:: WORK TO BE COMPLETED ::
Search the data for the string "brown" and gather each line it is in.

:: GIVEN DATA ::
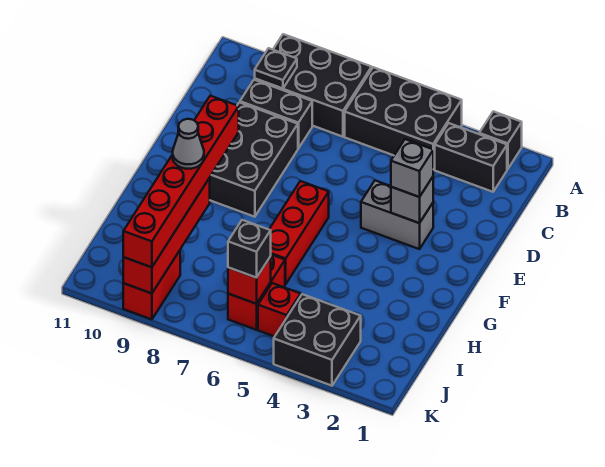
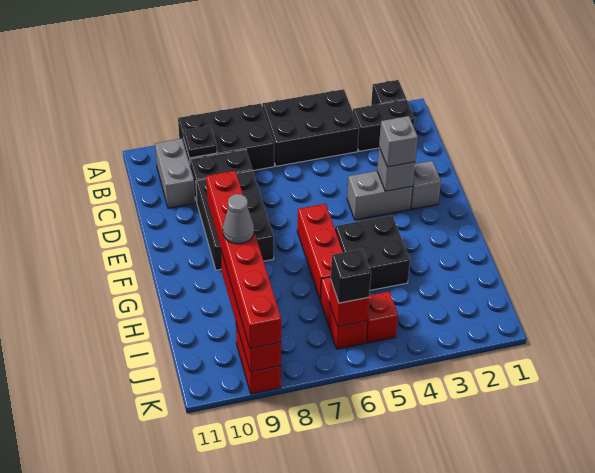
none -> grey brick B10:C10 level 1
none -> grey brick E2 level 1
black brick J3:K4 level 1 -> black brick G4:H5 level 1

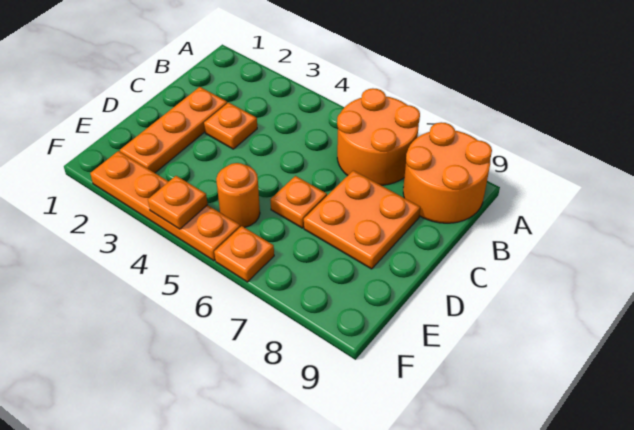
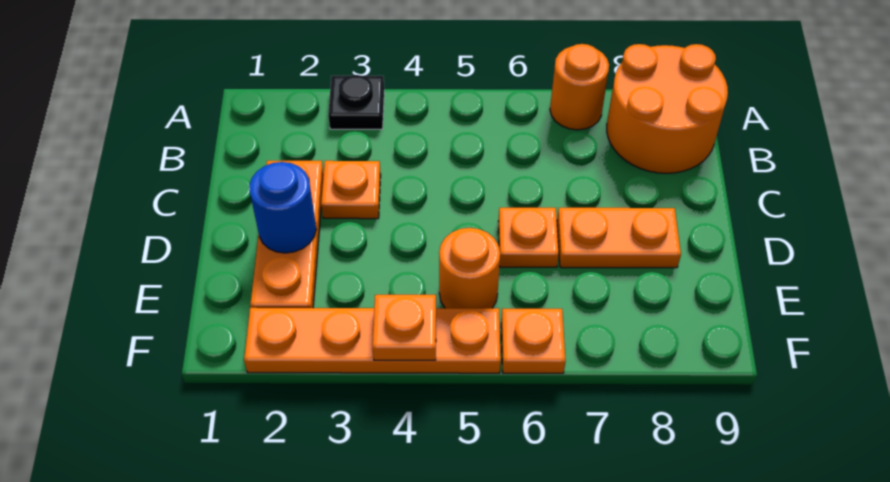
none -> black plate A3 level 1
orange round brick A6:B7 level 1 -> orange round brick A7 level 1
orange plate C7:D8 level 1 -> orange plate D7:D8 level 1
none -> blue round brick D2 level 2

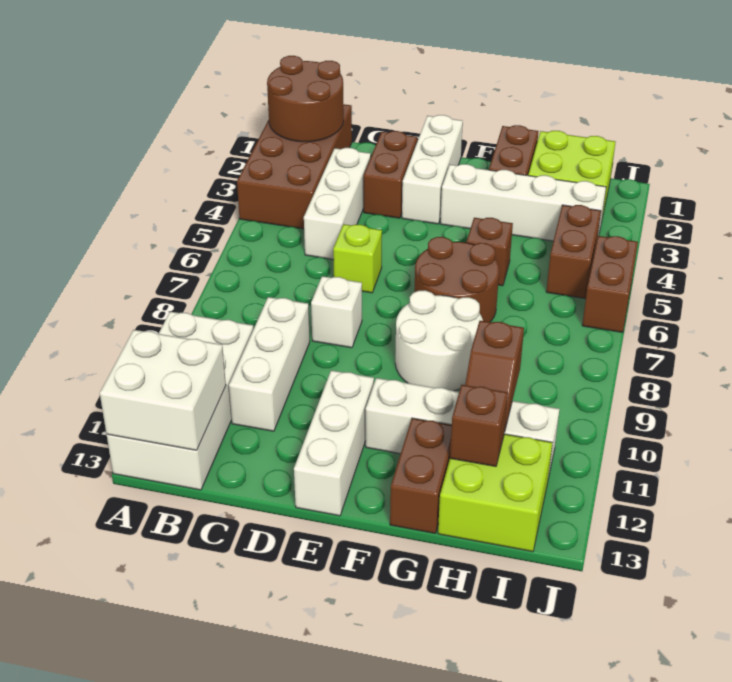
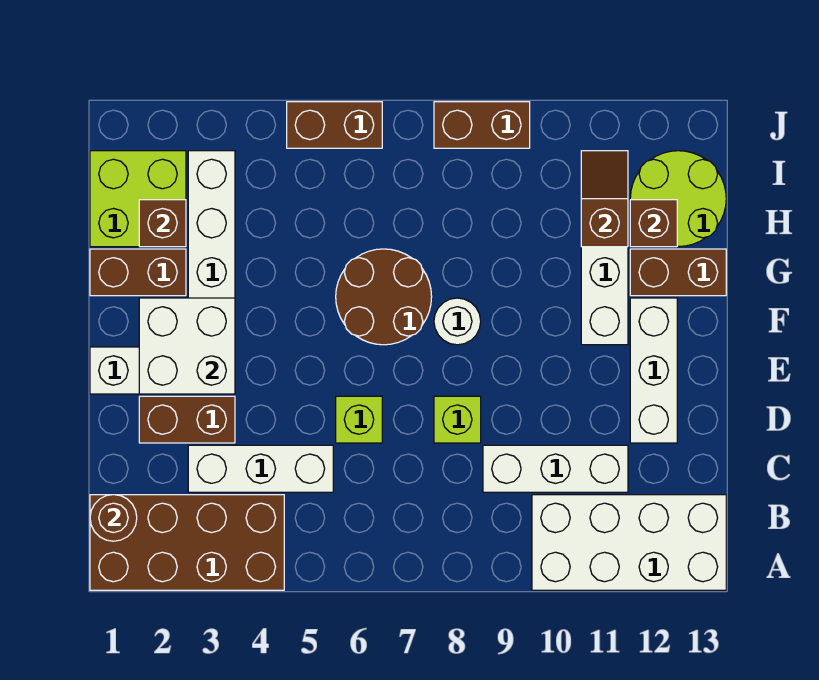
brown round brick A1:B2 level 2 -> brown round brick B1 level 2
white brick A12:B13 level 2 -> white brick E2:F3 level 2
white brick D8 level 1 -> lime brick D8 level 1
white brick E11:E13 level 1 -> white brick D12:F12 level 1
white round brick F8:G9 level 1 -> white round brick F8 level 1
brown brick G5 level 1 -> brown brick H2 level 2
brown slope H10:H11 level 2 top 10 -> brown slope H11:I11 level 2 top H
lime brick H12:I13 level 1 -> lime round brick H12:I13 level 1
brown brick I4:I5 level 1 -> brown brick J8:J9 level 1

:: WORKED SOLUTION ::
brown round brick A1:B2 level 2 -> brown round brick B1 level 2
brown brick G5 level 1 -> brown brick H2 level 2
brown slope H10:H11 level 2 top 10 -> brown slope H11:I11 level 2 top H
brown brick I4:I5 level 1 -> brown brick J8:J9 level 1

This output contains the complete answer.